## Task to carry out
All of the entries must be output exactly as they are.

===============

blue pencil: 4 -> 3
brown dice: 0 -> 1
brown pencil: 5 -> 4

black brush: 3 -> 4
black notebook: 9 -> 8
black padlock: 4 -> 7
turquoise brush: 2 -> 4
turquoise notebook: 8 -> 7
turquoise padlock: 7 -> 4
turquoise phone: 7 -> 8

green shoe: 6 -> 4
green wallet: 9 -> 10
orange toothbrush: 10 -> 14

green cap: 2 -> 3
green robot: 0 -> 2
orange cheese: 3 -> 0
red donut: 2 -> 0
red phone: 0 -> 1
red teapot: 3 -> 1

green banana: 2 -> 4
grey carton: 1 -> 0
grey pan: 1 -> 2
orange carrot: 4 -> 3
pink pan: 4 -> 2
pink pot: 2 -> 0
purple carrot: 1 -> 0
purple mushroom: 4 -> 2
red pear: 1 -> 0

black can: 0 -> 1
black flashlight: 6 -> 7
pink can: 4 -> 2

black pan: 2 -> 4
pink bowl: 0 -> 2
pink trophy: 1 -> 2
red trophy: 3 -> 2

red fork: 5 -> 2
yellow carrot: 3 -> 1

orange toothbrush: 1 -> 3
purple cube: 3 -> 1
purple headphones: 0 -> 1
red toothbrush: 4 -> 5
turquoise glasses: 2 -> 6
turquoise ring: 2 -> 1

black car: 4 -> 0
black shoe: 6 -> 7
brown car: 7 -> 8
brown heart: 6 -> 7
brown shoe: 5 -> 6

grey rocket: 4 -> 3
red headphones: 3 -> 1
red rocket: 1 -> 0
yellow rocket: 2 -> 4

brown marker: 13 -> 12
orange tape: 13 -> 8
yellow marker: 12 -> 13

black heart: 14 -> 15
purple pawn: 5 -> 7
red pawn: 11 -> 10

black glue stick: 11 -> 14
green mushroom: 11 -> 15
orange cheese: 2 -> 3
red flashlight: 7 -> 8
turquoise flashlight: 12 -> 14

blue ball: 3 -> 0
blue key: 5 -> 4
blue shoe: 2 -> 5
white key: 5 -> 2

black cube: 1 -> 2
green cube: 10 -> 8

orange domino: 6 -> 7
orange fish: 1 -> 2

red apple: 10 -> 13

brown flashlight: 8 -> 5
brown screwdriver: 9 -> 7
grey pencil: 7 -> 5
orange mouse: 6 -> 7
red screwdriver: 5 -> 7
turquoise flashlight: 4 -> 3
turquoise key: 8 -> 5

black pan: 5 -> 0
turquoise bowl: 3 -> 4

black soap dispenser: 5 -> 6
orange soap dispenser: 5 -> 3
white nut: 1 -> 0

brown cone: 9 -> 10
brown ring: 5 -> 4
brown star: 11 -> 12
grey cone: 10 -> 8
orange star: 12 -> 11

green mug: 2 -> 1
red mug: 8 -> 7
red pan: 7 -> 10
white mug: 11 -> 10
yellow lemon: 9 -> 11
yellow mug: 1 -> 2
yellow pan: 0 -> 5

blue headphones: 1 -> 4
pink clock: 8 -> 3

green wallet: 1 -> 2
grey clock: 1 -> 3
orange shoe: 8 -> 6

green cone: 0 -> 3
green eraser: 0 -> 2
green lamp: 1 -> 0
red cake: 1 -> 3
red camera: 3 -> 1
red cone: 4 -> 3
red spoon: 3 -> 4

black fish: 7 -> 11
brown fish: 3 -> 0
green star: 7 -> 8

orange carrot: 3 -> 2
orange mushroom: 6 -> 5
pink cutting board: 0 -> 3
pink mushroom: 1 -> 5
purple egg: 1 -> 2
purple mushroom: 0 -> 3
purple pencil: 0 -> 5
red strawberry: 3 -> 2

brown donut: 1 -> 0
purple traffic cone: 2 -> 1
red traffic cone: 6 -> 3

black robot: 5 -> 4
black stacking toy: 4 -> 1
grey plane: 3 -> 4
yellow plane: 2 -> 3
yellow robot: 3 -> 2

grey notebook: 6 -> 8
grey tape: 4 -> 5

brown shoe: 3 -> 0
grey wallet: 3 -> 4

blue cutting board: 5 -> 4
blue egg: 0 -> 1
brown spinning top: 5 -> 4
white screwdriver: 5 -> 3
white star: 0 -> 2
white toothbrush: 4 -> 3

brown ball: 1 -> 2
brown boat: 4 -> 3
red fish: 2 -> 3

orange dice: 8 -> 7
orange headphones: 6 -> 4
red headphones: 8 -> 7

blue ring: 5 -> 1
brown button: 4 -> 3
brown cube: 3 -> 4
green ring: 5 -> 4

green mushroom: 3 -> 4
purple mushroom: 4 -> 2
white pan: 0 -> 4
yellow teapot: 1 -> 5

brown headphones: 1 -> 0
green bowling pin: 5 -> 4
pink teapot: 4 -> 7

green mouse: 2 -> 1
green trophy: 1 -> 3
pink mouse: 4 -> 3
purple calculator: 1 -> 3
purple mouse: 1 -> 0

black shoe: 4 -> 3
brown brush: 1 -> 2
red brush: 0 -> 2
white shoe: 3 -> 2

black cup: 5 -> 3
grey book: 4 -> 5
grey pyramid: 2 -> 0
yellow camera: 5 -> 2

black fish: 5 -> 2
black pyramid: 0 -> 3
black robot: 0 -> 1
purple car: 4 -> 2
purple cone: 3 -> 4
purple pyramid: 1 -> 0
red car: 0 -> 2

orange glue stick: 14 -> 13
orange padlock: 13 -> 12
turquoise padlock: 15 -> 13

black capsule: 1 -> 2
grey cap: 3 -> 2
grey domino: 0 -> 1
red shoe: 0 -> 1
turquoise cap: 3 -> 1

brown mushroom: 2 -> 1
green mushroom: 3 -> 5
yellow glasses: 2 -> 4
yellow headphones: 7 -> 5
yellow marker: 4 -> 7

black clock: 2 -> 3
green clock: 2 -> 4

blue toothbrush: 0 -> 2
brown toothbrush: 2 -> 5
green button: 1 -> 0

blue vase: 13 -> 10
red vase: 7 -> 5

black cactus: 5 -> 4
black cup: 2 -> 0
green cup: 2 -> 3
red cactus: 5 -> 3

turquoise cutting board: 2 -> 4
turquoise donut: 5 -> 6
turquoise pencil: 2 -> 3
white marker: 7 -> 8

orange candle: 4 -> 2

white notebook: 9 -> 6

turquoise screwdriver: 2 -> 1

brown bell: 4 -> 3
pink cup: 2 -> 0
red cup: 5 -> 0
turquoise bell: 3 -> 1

===============

## Solved exercise
blue pencil: 4 -> 3
brown dice: 0 -> 1
brown pencil: 5 -> 4

black brush: 3 -> 4
black notebook: 9 -> 8
black padlock: 4 -> 7
turquoise brush: 2 -> 4
turquoise notebook: 8 -> 7
turquoise padlock: 7 -> 4
turquoise phone: 7 -> 8

green shoe: 6 -> 4
green wallet: 9 -> 10
orange toothbrush: 10 -> 14

green cap: 2 -> 3
green robot: 0 -> 2
orange cheese: 3 -> 0
red donut: 2 -> 0
red phone: 0 -> 1
red teapot: 3 -> 1

green banana: 2 -> 4
grey carton: 1 -> 0
grey pan: 1 -> 2
orange carrot: 4 -> 3
pink pan: 4 -> 2
pink pot: 2 -> 0
purple carrot: 1 -> 0
purple mushroom: 4 -> 2
red pear: 1 -> 0

black can: 0 -> 1
black flashlight: 6 -> 7
pink can: 4 -> 2

black pan: 2 -> 4
pink bowl: 0 -> 2
pink trophy: 1 -> 2
red trophy: 3 -> 2

red fork: 5 -> 2
yellow carrot: 3 -> 1

orange toothbrush: 1 -> 3
purple cube: 3 -> 1
purple headphones: 0 -> 1
red toothbrush: 4 -> 5
turquoise glasses: 2 -> 6
turquoise ring: 2 -> 1

black car: 4 -> 0
black shoe: 6 -> 7
brown car: 7 -> 8
brown heart: 6 -> 7
brown shoe: 5 -> 6

grey rocket: 4 -> 3
red headphones: 3 -> 1
red rocket: 1 -> 0
yellow rocket: 2 -> 4

brown marker: 13 -> 12
orange tape: 13 -> 8
yellow marker: 12 -> 13

black heart: 14 -> 15
purple pawn: 5 -> 7
red pawn: 11 -> 10

black glue stick: 11 -> 14
green mushroom: 11 -> 15
orange cheese: 2 -> 3
red flashlight: 7 -> 8
turquoise flashlight: 12 -> 14

blue ball: 3 -> 0
blue key: 5 -> 4
blue shoe: 2 -> 5
white key: 5 -> 2

black cube: 1 -> 2
green cube: 10 -> 8

orange domino: 6 -> 7
orange fish: 1 -> 2

red apple: 10 -> 13

brown flashlight: 8 -> 5
brown screwdriver: 9 -> 7
grey pencil: 7 -> 5
orange mouse: 6 -> 7
red screwdriver: 5 -> 7
turquoise flashlight: 4 -> 3
turquoise key: 8 -> 5

black pan: 5 -> 0
turquoise bowl: 3 -> 4

black soap dispenser: 5 -> 6
orange soap dispenser: 5 -> 3
white nut: 1 -> 0

brown cone: 9 -> 10
brown ring: 5 -> 4
brown star: 11 -> 12
grey cone: 10 -> 8
orange star: 12 -> 11

green mug: 2 -> 1
red mug: 8 -> 7
red pan: 7 -> 10
white mug: 11 -> 10
yellow lemon: 9 -> 11
yellow mug: 1 -> 2
yellow pan: 0 -> 5

blue headphones: 1 -> 4
pink clock: 8 -> 3

green wallet: 1 -> 2
grey clock: 1 -> 3
orange shoe: 8 -> 6

green cone: 0 -> 3
green eraser: 0 -> 2
green lamp: 1 -> 0
red cake: 1 -> 3
red camera: 3 -> 1
red cone: 4 -> 3
red spoon: 3 -> 4

black fish: 7 -> 11
brown fish: 3 -> 0
green star: 7 -> 8

orange carrot: 3 -> 2
orange mushroom: 6 -> 5
pink cutting board: 0 -> 3
pink mushroom: 1 -> 5
purple egg: 1 -> 2
purple mushroom: 0 -> 3
purple pencil: 0 -> 5
red strawberry: 3 -> 2

brown donut: 1 -> 0
purple traffic cone: 2 -> 1
red traffic cone: 6 -> 3

black robot: 5 -> 4
black stacking toy: 4 -> 1
grey plane: 3 -> 4
yellow plane: 2 -> 3
yellow robot: 3 -> 2

grey notebook: 6 -> 8
grey tape: 4 -> 5

brown shoe: 3 -> 0
grey wallet: 3 -> 4

blue cutting board: 5 -> 4
blue egg: 0 -> 1
brown spinning top: 5 -> 4
white screwdriver: 5 -> 3
white star: 0 -> 2
white toothbrush: 4 -> 3

brown ball: 1 -> 2
brown boat: 4 -> 3
red fish: 2 -> 3

orange dice: 8 -> 7
orange headphones: 6 -> 4
red headphones: 8 -> 7

blue ring: 5 -> 1
brown button: 4 -> 3
brown cube: 3 -> 4
green ring: 5 -> 4

green mushroom: 3 -> 4
purple mushroom: 4 -> 2
white pan: 0 -> 4
yellow teapot: 1 -> 5

brown headphones: 1 -> 0
green bowling pin: 5 -> 4
pink teapot: 4 -> 7

green mouse: 2 -> 1
green trophy: 1 -> 3
pink mouse: 4 -> 3
purple calculator: 1 -> 3
purple mouse: 1 -> 0

black shoe: 4 -> 3
brown brush: 1 -> 2
red brush: 0 -> 2
white shoe: 3 -> 2

black cup: 5 -> 3
grey book: 4 -> 5
grey pyramid: 2 -> 0
yellow camera: 5 -> 2

black fish: 5 -> 2
black pyramid: 0 -> 3
black robot: 0 -> 1
purple car: 4 -> 2
purple cone: 3 -> 4
purple pyramid: 1 -> 0
red car: 0 -> 2

orange glue stick: 14 -> 13
orange padlock: 13 -> 12
turquoise padlock: 15 -> 13

black capsule: 1 -> 2
grey cap: 3 -> 2
grey domino: 0 -> 1
red shoe: 0 -> 1
turquoise cap: 3 -> 1

brown mushroom: 2 -> 1
green mushroom: 3 -> 5
yellow glasses: 2 -> 4
yellow headphones: 7 -> 5
yellow marker: 4 -> 7

black clock: 2 -> 3
green clock: 2 -> 4

blue toothbrush: 0 -> 2
brown toothbrush: 2 -> 5
green button: 1 -> 0

blue vase: 13 -> 10
red vase: 7 -> 5

black cactus: 5 -> 4
black cup: 2 -> 0
green cup: 2 -> 3
red cactus: 5 -> 3

turquoise cutting board: 2 -> 4
turquoise donut: 5 -> 6
turquoise pencil: 2 -> 3
white marker: 7 -> 8

orange candle: 4 -> 2

white notebook: 9 -> 6

turquoise screwdriver: 2 -> 1

brown bell: 4 -> 3
pink cup: 2 -> 0
red cup: 5 -> 0
turquoise bell: 3 -> 1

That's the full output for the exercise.